Within the records below, filter for lines carrying the word "yellow" and copy them.

- Opening Delimiter -

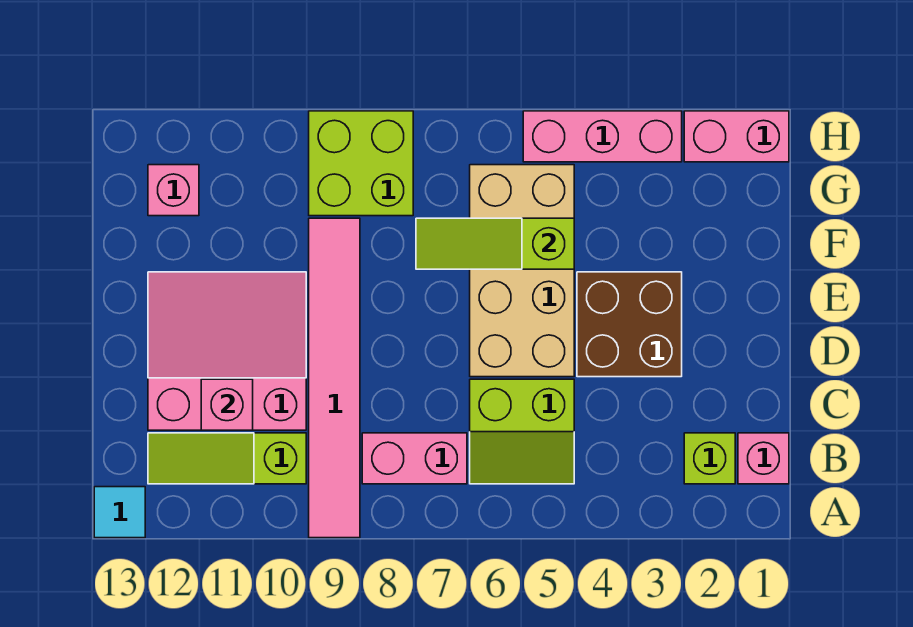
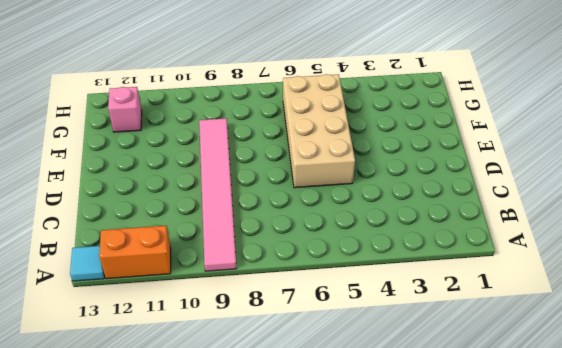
orange brick A11:A12 level 1 -> none
none -> pink brick B1 level 1
none -> lime brick B2 level 1
none -> lime slope B5:C6 level 1 top C

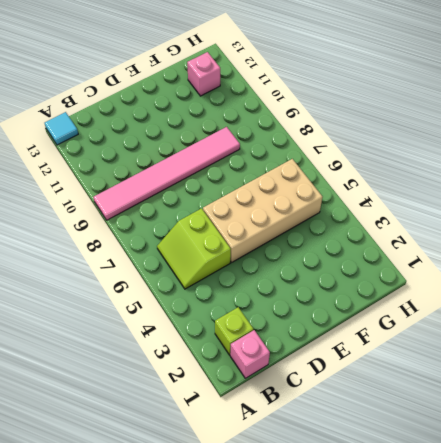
none -> pink brick B7:B8 level 1
none -> lime slope B10:B12 level 1 top 10
none -> pink slope C10:E12 level 1 top C

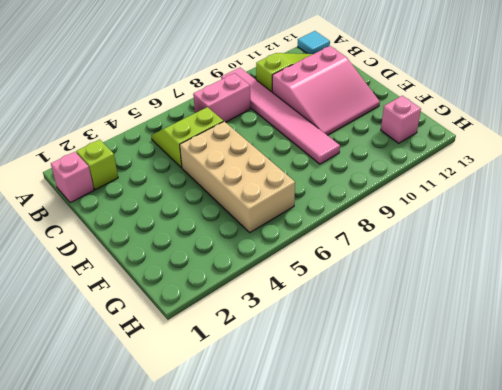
none -> brown brick D3:E4 level 1
none -> lime brick G8:H9 level 1
none -> pink brick H1:H2 level 1

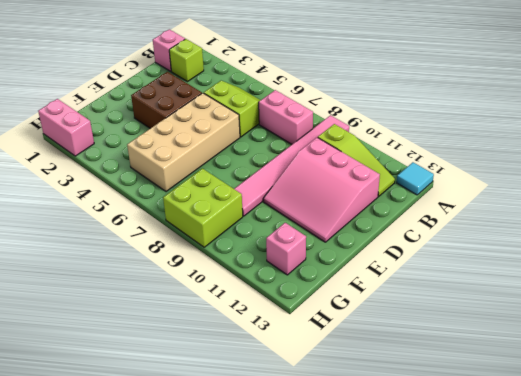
none -> pink brick H3:H5 level 1
none -> pink brick C11 level 2
none -> lime slope F5:F7 level 2 top 5

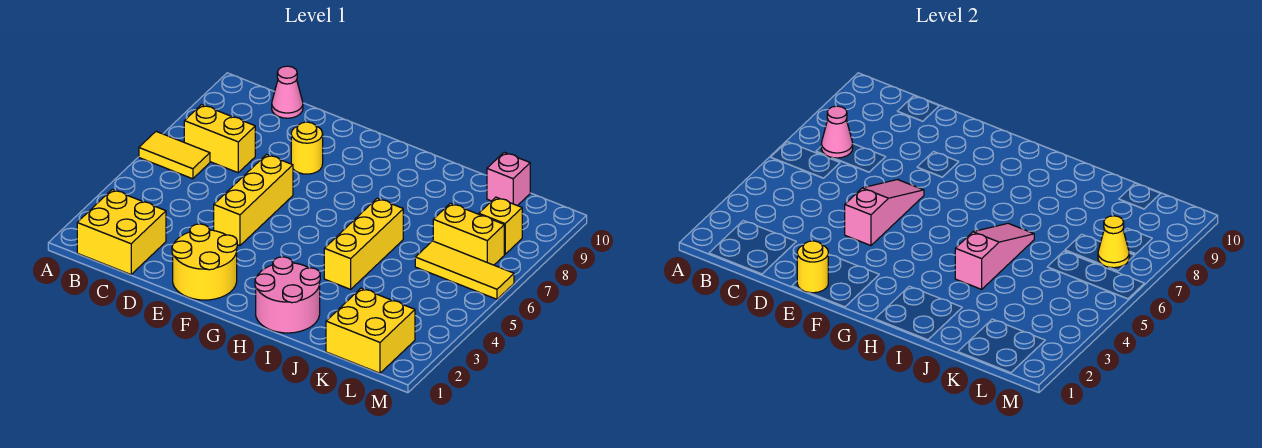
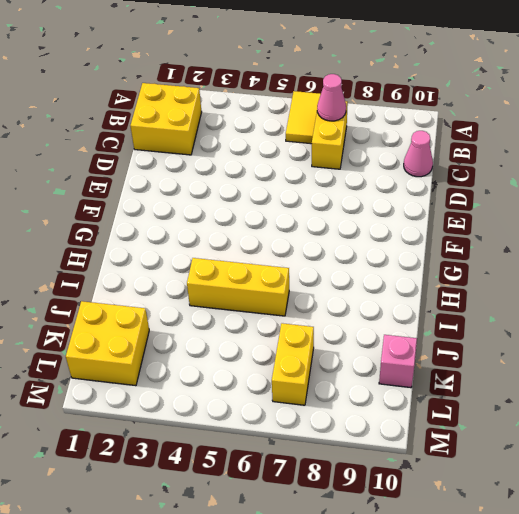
none -> yellow round brick E1:F2 level 1
none -> yellow brick E4:E6 level 1
none -> yellow round brick E8 level 1

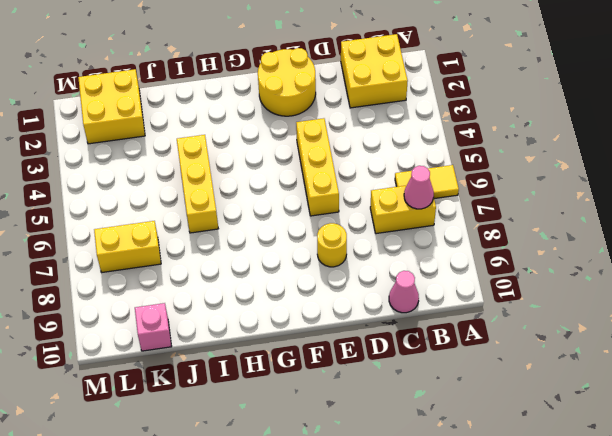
none -> pink round brick H1:I2 level 1
none -> yellow tile K6:M6 level 1
none -> yellow brick L8 level 1

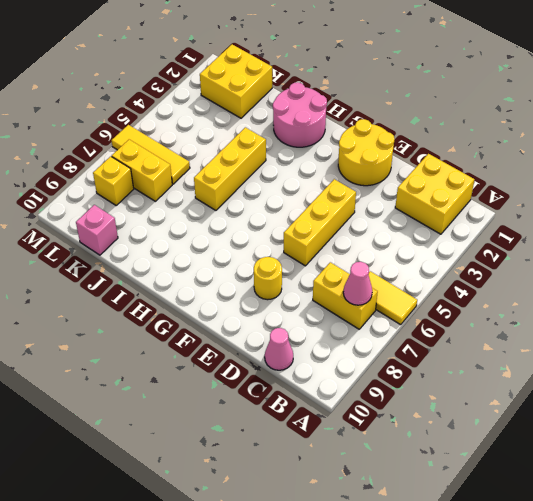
none -> yellow round brick E1 level 2
none -> pink slope E4:E6 level 2 top 4
none -> pink slope I4:I6 level 2 top 4

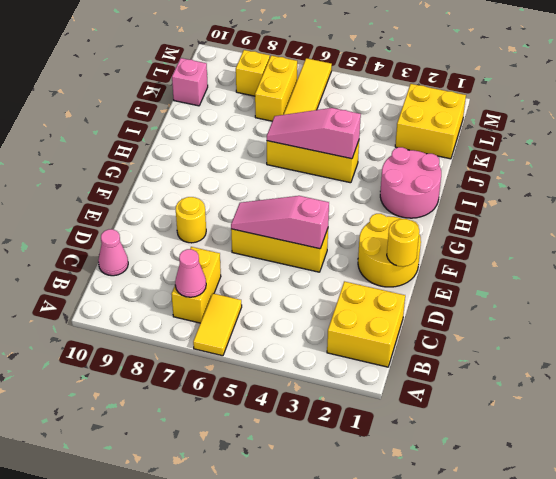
none -> yellow cone L7 level 2

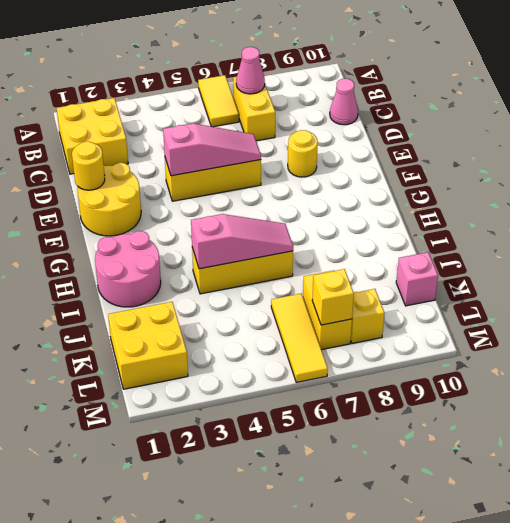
yellow brick L7 level 2 -> yellow cone L7 level 2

- Closing Delimiter -

* _Your response_:
none -> yellow round brick E1:F2 level 1
none -> yellow brick E4:E6 level 1
none -> yellow round brick E8 level 1
none -> yellow tile K6:M6 level 1
none -> yellow brick L8 level 1
none -> yellow round brick E1 level 2
none -> yellow cone L7 level 2
yellow brick L7 level 2 -> yellow cone L7 level 2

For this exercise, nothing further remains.